─── DATASET EXTRACT ───

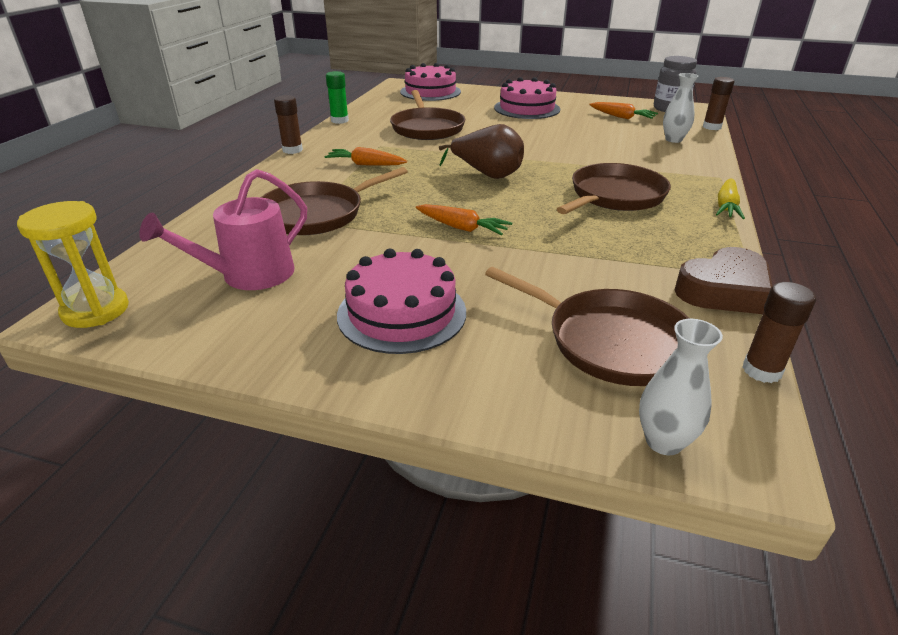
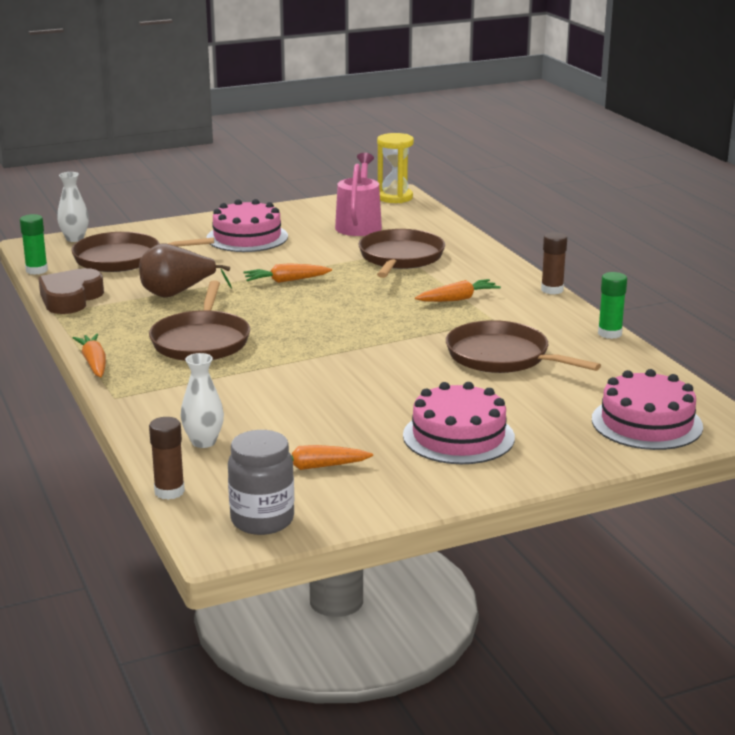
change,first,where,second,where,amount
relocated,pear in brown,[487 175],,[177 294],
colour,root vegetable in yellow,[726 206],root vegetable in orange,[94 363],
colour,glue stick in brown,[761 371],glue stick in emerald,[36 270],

───

**WHAT IS BEING ASKED**
Restate the data above word for word. Do not include the images.

**EXERCISE RESPONSE**
change,first,where,second,where,amount
relocated,pear in brown,[487 175],,[177 294],
colour,root vegetable in yellow,[726 206],root vegetable in orange,[94 363],
colour,glue stick in brown,[761 371],glue stick in emerald,[36 270],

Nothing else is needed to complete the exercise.